* What you need to do *
Write out, unchanged, the lines from the one holding "white hammer [170,408,280,472]" to the close of the listing. Both the first and last lines belong in it.

* Supplied data *

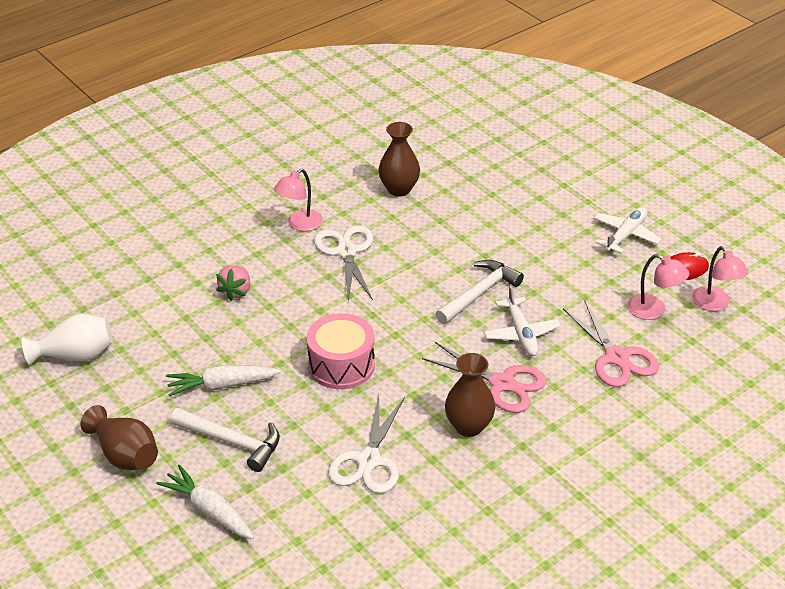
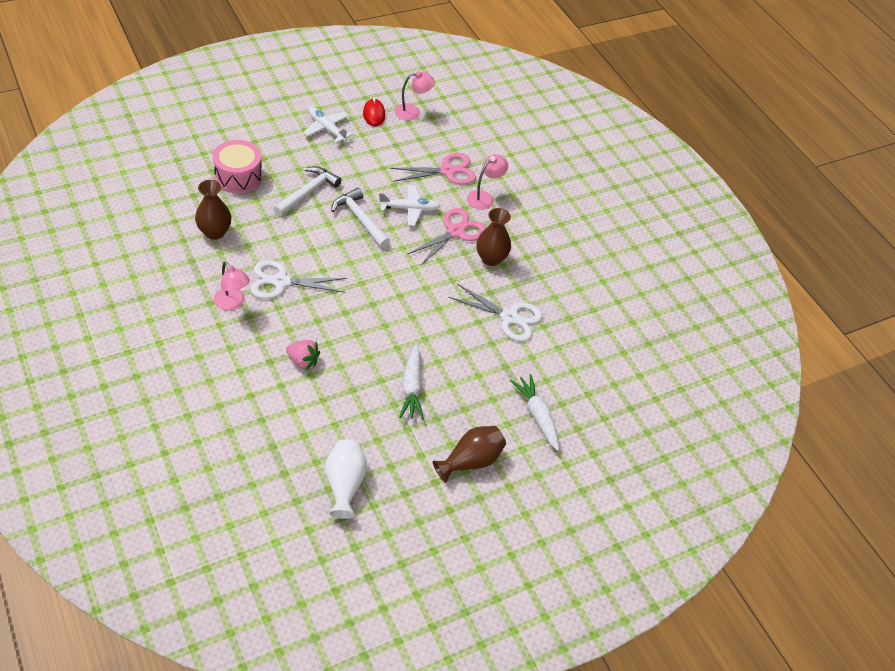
camera: 85 degrees left, 10 degrees up
white carrot [156,464,254,539] -> white carrot turned 105 degrees clockwise [510,374,559,451]
white hammer [170,408,280,472] -> white hammer moved to [273,166,341,216]
pink drum [307,313,375,389] -> pink drum moved to [213,140,262,194]
pink lamp [628,254,689,320] -> pink lamp moved to [467,154,508,209]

* Exercise response *
white hammer [170,408,280,472] -> white hammer moved to [273,166,341,216]
pink drum [307,313,375,389] -> pink drum moved to [213,140,262,194]
pink lamp [628,254,689,320] -> pink lamp moved to [467,154,508,209]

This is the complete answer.